--- Problem to work on ---
Find each line in the records that contains the string "Humdrum" and copy every such line in full.

--- Extracted entries ---

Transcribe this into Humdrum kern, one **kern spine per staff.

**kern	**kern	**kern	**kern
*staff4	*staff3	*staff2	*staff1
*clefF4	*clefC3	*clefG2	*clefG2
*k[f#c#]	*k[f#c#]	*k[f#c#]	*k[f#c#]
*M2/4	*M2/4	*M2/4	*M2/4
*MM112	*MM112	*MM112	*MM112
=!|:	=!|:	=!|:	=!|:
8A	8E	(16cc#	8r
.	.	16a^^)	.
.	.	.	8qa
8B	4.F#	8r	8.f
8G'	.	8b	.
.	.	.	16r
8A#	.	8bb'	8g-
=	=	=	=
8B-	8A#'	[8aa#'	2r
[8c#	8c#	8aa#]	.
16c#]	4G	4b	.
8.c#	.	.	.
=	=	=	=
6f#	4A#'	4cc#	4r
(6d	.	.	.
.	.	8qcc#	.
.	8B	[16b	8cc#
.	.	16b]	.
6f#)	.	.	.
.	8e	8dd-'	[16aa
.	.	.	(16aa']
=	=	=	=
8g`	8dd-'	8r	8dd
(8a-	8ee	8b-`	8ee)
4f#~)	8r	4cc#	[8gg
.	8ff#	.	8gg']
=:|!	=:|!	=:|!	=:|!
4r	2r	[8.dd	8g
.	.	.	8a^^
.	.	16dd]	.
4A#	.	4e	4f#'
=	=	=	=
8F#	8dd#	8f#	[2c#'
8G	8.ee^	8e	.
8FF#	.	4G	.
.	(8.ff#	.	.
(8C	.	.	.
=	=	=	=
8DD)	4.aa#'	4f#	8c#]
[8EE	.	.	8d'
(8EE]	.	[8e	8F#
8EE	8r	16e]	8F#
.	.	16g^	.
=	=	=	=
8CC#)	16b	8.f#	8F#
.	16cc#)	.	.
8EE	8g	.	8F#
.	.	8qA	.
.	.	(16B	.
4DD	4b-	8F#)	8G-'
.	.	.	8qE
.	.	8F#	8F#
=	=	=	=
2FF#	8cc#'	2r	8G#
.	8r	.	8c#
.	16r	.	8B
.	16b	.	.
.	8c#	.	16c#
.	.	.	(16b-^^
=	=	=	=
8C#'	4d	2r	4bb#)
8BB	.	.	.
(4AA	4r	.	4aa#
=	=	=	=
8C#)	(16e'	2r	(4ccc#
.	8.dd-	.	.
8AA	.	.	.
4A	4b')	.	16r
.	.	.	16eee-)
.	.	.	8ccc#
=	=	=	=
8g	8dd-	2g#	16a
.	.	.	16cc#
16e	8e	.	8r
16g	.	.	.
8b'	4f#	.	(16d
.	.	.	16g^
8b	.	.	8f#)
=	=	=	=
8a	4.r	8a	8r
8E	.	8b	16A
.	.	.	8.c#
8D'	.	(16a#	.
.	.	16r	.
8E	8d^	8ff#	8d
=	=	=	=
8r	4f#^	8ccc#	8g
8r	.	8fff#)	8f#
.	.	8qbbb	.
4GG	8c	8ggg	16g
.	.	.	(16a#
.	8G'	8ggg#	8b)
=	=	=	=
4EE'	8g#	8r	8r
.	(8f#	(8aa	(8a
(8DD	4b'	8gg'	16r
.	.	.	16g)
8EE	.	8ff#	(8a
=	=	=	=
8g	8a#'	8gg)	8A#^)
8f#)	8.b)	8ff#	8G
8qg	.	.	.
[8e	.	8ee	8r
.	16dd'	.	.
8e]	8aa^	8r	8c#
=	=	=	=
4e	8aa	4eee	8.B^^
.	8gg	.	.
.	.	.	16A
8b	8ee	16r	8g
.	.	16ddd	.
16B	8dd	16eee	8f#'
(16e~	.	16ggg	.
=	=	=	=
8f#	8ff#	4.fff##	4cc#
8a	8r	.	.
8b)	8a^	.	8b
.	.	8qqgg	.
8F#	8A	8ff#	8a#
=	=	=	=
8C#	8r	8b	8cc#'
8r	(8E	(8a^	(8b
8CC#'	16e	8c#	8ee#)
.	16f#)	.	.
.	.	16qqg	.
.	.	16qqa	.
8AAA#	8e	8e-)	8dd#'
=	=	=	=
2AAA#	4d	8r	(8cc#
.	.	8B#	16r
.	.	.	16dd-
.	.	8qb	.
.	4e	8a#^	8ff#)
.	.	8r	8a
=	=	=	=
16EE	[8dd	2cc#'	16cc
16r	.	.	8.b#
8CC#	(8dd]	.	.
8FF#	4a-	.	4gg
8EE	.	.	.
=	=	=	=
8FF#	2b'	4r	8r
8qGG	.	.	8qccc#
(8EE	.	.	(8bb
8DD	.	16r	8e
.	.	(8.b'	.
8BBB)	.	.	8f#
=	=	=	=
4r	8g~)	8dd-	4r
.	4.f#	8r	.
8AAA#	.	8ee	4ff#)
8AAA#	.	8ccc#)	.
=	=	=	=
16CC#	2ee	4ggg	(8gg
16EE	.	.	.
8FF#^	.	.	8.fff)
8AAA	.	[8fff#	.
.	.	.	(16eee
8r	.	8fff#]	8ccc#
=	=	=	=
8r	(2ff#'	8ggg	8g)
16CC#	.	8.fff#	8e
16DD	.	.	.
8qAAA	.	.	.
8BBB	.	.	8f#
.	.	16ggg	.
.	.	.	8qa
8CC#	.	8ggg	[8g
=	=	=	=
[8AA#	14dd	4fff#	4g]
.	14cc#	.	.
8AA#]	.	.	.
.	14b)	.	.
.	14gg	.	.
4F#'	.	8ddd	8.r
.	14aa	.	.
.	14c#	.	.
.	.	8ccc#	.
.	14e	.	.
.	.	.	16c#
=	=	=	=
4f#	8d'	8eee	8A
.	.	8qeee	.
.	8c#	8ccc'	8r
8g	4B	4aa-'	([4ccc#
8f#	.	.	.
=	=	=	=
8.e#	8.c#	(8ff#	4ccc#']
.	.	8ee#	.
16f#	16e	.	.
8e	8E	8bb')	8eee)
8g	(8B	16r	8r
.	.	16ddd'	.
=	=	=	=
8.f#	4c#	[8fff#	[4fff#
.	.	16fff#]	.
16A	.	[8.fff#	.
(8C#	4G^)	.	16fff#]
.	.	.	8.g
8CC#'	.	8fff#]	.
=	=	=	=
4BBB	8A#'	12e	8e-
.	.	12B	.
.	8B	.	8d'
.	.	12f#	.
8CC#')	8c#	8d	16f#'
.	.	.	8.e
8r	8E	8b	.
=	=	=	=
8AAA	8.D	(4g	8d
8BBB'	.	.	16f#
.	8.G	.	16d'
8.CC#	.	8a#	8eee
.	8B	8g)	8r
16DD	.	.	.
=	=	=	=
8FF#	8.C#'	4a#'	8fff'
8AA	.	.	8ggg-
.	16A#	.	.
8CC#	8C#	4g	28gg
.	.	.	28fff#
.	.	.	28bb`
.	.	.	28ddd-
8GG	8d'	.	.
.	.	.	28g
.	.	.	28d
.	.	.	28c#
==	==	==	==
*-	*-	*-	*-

...

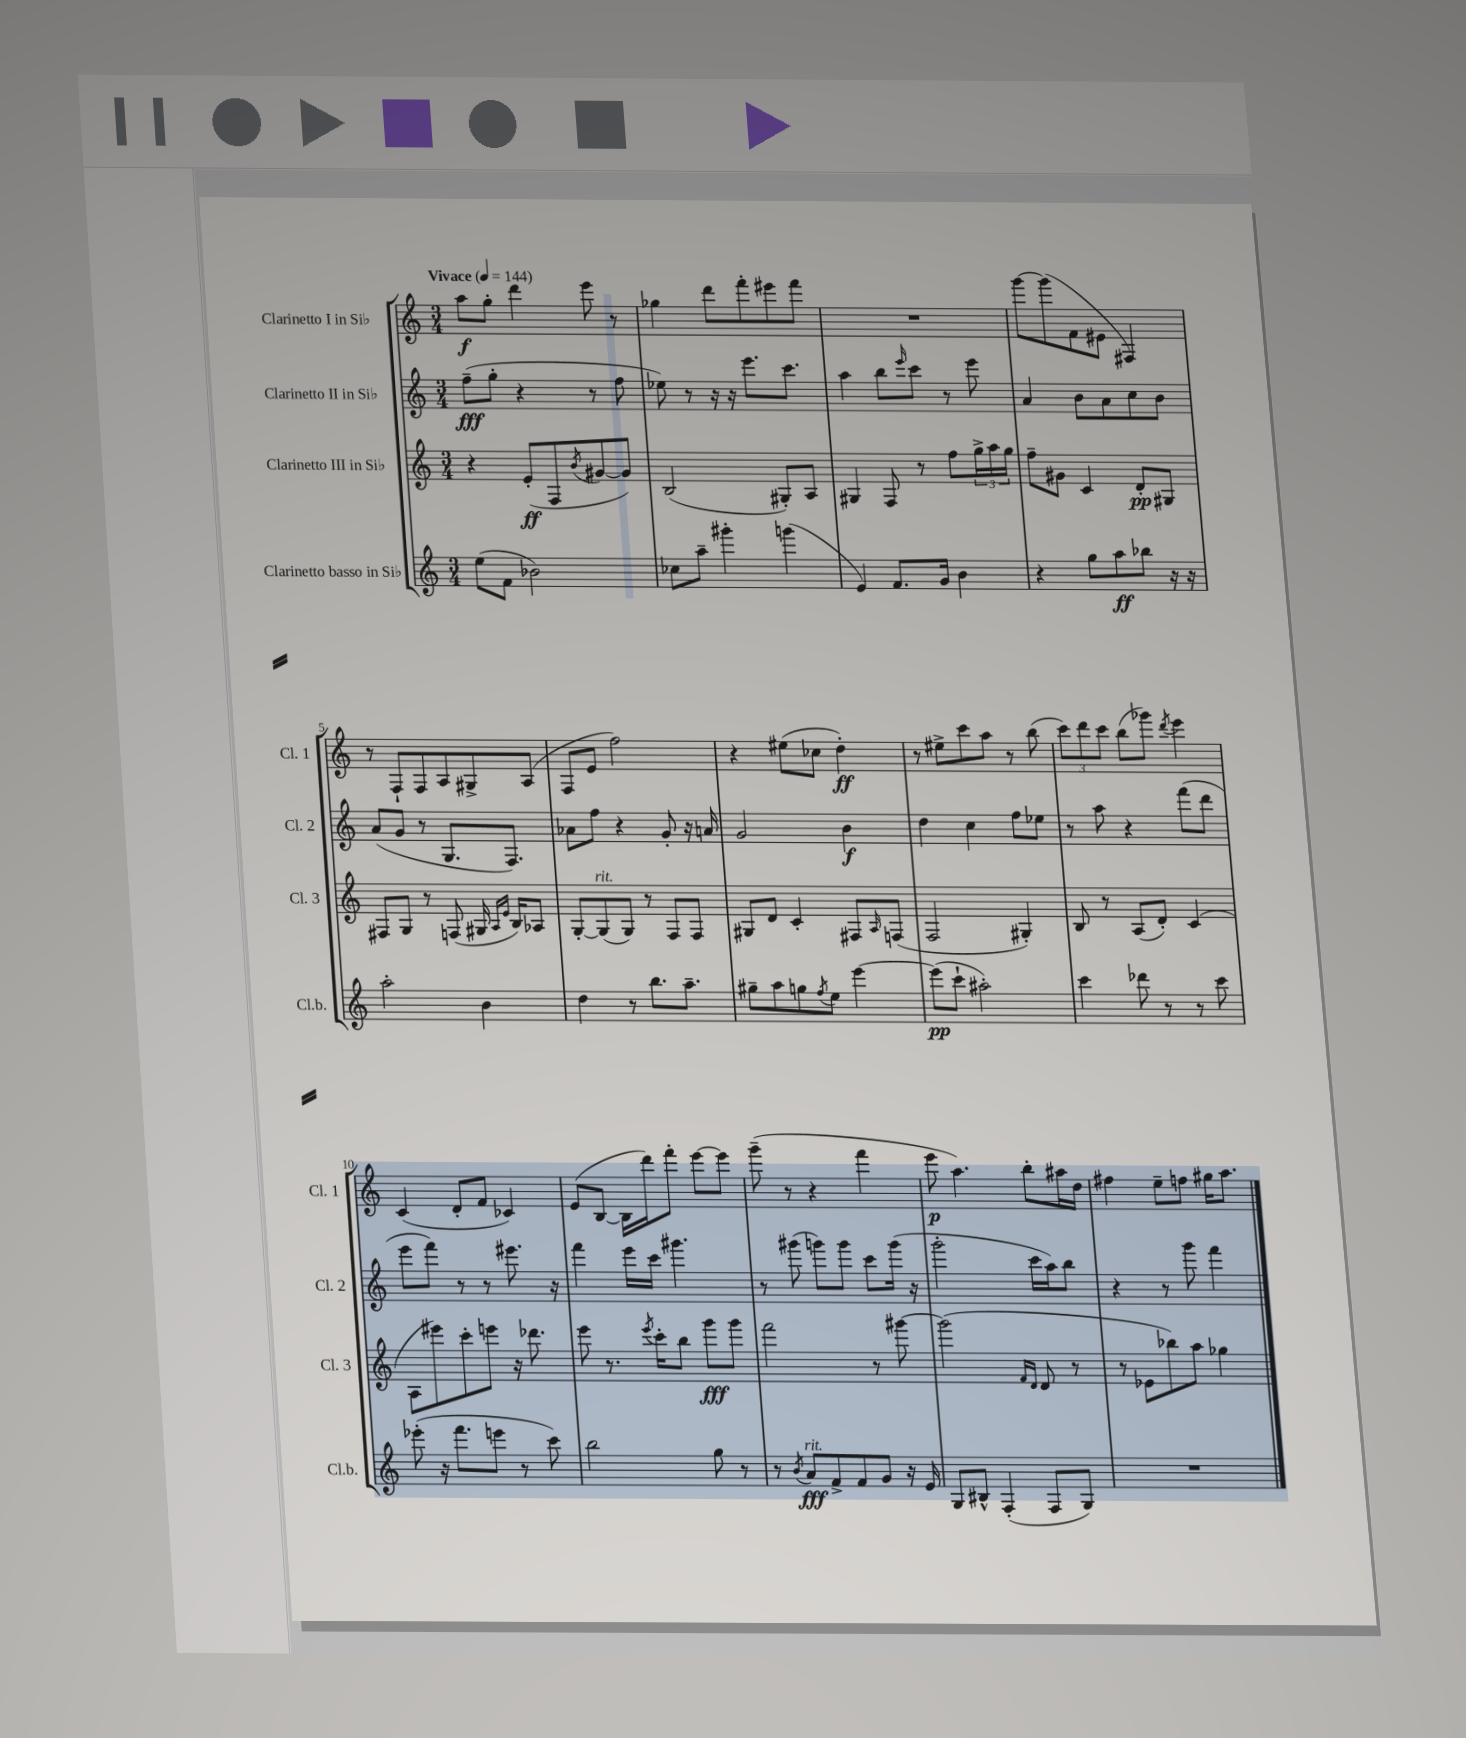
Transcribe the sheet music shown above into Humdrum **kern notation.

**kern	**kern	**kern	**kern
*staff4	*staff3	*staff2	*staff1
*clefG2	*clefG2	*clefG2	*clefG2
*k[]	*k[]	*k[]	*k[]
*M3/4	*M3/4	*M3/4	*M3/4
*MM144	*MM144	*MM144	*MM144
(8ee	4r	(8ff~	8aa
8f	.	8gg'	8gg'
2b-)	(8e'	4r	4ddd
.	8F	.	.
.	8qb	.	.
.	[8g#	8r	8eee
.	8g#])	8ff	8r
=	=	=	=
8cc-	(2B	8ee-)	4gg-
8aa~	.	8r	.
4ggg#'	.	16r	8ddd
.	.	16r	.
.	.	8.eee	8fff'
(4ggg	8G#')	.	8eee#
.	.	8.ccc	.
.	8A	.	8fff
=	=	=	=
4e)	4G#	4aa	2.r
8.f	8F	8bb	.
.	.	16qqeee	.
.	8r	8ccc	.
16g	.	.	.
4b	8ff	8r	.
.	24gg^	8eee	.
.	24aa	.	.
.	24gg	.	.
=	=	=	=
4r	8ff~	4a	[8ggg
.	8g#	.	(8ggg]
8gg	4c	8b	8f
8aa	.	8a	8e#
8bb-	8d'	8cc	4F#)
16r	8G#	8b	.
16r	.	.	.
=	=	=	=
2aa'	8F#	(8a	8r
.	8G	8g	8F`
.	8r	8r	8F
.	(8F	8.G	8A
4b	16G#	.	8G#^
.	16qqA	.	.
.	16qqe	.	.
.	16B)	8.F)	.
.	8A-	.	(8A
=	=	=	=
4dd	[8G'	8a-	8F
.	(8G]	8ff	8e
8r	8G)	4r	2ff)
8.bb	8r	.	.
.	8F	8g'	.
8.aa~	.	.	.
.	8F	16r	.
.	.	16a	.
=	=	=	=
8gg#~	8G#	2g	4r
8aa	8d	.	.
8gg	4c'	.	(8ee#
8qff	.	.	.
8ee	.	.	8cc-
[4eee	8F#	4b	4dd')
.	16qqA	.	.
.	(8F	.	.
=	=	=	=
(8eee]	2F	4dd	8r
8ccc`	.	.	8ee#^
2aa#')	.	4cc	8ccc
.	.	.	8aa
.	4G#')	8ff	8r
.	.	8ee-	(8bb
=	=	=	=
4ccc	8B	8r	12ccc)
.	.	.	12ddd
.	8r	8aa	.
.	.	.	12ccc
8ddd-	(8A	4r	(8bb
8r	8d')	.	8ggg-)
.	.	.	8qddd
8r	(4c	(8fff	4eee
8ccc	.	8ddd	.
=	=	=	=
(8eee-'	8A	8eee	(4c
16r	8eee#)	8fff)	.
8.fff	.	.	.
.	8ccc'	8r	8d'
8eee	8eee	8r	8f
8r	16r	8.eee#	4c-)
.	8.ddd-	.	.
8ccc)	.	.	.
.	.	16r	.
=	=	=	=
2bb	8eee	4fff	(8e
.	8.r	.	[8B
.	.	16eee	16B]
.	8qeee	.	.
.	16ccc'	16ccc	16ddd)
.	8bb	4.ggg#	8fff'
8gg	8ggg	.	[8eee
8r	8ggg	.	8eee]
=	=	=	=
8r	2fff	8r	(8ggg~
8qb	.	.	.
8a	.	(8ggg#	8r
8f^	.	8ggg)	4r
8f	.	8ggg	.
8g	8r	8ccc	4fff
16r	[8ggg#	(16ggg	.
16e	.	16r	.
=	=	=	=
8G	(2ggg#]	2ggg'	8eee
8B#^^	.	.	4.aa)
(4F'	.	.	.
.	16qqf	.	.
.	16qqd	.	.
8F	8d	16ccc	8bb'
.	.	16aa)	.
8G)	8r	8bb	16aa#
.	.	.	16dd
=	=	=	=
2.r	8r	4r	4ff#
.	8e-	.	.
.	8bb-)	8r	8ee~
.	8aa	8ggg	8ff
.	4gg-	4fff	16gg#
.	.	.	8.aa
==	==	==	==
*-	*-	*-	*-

==

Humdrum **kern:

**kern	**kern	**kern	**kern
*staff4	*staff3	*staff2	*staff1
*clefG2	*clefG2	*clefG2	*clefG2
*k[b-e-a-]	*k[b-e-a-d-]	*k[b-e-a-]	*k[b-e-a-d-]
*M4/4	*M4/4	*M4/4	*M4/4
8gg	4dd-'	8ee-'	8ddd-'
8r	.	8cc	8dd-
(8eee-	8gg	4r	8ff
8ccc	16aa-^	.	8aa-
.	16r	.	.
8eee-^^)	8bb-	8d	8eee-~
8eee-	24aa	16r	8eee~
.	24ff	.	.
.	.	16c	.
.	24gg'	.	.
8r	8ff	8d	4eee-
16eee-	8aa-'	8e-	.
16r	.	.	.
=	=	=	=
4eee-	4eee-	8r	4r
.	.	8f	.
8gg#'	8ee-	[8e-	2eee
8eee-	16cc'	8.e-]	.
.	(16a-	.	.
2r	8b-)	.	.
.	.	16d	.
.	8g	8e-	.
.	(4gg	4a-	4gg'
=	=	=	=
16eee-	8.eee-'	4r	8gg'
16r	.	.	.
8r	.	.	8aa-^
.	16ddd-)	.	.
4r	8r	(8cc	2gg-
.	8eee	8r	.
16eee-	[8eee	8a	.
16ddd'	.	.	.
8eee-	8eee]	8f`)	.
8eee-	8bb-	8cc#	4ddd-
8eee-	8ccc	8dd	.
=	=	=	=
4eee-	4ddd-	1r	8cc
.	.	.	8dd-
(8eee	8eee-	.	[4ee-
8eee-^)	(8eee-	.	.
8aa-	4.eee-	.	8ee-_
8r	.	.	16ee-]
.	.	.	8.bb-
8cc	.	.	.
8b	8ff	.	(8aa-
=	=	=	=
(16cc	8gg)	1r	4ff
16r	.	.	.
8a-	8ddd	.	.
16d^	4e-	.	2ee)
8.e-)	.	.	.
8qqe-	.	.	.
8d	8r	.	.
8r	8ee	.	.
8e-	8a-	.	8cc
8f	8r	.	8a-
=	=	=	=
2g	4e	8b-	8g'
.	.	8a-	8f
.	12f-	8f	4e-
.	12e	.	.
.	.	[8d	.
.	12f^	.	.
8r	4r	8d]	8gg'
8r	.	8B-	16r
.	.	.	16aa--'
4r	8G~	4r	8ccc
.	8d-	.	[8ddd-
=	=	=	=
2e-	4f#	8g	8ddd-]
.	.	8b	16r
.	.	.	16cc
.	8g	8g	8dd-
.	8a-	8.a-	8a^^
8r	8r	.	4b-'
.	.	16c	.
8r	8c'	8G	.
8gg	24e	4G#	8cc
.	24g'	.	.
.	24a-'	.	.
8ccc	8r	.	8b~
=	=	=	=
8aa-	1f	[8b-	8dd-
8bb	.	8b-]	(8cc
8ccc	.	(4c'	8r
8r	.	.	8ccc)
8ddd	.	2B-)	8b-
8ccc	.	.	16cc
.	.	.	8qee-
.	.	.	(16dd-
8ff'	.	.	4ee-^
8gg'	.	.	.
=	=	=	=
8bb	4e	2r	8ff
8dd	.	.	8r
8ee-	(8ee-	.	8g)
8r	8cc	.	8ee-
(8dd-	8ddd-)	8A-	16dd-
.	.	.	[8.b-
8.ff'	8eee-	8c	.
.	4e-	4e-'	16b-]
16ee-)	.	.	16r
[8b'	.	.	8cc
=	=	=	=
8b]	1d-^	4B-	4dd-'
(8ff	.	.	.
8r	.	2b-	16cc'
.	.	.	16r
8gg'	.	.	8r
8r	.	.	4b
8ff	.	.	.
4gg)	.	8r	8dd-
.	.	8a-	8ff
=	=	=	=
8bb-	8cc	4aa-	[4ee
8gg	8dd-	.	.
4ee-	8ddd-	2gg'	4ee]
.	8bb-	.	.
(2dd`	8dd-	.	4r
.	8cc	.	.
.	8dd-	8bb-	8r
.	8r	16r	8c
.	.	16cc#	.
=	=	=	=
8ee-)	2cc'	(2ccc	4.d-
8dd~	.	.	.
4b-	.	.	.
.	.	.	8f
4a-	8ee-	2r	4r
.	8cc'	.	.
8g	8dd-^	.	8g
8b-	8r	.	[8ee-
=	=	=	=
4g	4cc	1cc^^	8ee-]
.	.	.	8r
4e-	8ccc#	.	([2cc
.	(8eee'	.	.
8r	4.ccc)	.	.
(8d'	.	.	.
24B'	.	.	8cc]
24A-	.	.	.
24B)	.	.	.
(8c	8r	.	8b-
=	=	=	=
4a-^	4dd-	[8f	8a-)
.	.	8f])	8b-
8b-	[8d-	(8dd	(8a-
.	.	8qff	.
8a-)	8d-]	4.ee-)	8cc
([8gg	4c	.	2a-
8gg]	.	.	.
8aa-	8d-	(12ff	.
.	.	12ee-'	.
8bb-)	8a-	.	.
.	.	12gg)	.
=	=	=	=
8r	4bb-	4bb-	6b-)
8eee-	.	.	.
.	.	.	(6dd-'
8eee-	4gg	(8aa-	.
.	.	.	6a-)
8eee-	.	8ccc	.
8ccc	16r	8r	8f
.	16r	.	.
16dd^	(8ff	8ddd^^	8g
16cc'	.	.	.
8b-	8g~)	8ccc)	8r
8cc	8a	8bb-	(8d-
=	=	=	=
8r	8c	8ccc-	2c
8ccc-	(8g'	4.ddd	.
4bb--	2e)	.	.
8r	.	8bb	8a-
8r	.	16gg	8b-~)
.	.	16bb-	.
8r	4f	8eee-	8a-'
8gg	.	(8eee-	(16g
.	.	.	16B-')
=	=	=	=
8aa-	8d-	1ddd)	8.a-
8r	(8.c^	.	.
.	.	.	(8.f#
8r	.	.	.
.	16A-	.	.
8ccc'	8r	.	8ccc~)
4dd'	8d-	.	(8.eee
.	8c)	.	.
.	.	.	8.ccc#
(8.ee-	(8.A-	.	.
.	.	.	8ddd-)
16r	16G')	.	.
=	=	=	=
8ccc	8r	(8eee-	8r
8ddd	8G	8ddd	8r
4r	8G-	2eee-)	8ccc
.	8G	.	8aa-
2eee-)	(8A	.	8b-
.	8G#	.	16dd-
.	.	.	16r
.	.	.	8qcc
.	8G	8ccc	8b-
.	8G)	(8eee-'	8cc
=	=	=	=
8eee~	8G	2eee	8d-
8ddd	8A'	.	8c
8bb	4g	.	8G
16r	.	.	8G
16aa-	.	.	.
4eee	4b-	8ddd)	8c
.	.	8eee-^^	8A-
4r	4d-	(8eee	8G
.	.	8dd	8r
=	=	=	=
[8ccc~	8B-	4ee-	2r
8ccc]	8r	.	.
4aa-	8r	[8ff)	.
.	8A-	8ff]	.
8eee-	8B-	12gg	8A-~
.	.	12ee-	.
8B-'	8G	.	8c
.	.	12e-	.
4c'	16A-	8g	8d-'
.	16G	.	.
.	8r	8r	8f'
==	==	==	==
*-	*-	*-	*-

--- Solved exercise ---
Transcribe this into Humdrum kern, one **kern spine per staff.
Transcribe the sheet music shown above into Humdrum **kern notation.
Humdrum **kern:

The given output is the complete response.